## BRIEF
Whenever a line of the entries below holds the string "vase", copy that line and return it.
+++ EXCERPTED DATA +++
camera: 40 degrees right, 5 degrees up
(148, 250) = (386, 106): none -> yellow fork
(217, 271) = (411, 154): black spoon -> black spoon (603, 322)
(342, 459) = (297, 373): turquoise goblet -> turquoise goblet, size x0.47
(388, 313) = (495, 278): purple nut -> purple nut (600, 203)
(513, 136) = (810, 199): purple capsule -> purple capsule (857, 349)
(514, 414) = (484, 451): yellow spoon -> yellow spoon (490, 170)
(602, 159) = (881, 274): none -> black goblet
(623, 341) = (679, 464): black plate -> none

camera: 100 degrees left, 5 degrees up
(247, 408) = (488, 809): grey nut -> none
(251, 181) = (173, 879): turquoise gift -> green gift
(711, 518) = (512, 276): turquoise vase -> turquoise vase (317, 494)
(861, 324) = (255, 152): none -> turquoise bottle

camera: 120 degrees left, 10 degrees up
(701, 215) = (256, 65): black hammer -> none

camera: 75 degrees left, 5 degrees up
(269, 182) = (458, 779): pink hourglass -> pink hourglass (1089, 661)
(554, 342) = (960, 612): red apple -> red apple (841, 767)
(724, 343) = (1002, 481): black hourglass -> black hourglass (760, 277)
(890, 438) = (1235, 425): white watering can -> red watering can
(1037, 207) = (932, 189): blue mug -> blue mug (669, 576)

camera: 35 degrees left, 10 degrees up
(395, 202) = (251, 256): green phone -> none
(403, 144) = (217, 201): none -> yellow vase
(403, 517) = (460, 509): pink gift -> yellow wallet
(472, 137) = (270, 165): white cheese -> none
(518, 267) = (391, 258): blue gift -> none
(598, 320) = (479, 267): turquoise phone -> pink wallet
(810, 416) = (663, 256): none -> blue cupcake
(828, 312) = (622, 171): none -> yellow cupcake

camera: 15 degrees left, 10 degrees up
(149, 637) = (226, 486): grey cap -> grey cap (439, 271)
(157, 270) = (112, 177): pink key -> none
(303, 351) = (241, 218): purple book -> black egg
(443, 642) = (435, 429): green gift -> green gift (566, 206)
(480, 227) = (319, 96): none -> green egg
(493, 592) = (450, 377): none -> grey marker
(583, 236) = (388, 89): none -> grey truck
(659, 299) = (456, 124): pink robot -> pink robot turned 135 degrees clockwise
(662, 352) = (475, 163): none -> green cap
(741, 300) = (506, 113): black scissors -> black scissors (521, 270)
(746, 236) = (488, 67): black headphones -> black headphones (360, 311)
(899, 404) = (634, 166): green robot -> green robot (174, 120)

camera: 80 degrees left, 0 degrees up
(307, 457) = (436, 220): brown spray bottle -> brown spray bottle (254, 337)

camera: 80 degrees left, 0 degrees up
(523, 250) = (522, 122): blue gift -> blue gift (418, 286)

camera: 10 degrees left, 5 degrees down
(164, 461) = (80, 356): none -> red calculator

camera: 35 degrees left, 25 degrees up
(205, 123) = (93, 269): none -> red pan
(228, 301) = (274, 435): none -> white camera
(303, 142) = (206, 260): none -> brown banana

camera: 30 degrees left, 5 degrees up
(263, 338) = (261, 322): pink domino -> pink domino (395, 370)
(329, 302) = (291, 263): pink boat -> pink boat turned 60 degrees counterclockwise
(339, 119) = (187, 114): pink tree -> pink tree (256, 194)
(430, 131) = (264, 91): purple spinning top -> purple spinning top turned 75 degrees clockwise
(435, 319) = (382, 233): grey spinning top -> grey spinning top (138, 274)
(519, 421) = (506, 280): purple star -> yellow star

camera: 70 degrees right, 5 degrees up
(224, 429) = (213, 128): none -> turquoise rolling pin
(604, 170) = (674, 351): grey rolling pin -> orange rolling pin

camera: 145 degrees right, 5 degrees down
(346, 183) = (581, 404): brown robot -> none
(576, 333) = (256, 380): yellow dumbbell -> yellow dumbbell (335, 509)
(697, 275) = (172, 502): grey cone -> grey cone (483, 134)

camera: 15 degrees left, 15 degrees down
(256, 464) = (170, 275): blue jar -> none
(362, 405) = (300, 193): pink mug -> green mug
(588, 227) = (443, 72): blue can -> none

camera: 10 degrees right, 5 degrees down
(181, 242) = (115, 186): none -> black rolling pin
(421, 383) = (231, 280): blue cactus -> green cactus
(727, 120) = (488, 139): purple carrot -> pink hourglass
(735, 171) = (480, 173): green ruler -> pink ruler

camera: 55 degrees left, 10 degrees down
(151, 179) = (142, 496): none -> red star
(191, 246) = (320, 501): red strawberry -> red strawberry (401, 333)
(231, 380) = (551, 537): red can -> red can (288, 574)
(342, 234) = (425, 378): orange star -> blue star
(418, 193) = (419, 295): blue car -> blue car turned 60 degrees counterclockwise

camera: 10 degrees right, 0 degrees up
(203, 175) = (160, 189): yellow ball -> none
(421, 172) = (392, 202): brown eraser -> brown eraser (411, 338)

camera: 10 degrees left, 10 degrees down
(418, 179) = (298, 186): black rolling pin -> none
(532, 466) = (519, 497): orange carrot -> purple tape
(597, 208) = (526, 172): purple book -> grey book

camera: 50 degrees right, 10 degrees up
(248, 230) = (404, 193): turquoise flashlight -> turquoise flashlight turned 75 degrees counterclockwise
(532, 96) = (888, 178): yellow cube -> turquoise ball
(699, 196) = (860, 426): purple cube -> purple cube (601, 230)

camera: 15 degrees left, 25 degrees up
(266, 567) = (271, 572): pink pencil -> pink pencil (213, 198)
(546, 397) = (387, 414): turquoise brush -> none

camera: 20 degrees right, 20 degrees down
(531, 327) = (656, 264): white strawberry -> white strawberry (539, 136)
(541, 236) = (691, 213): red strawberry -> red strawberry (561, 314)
+++
## RESPONSE FOR THIS EXERCISE
(711, 518) = (512, 276): turquoise vase -> turquoise vase (317, 494)
(403, 144) = (217, 201): none -> yellow vase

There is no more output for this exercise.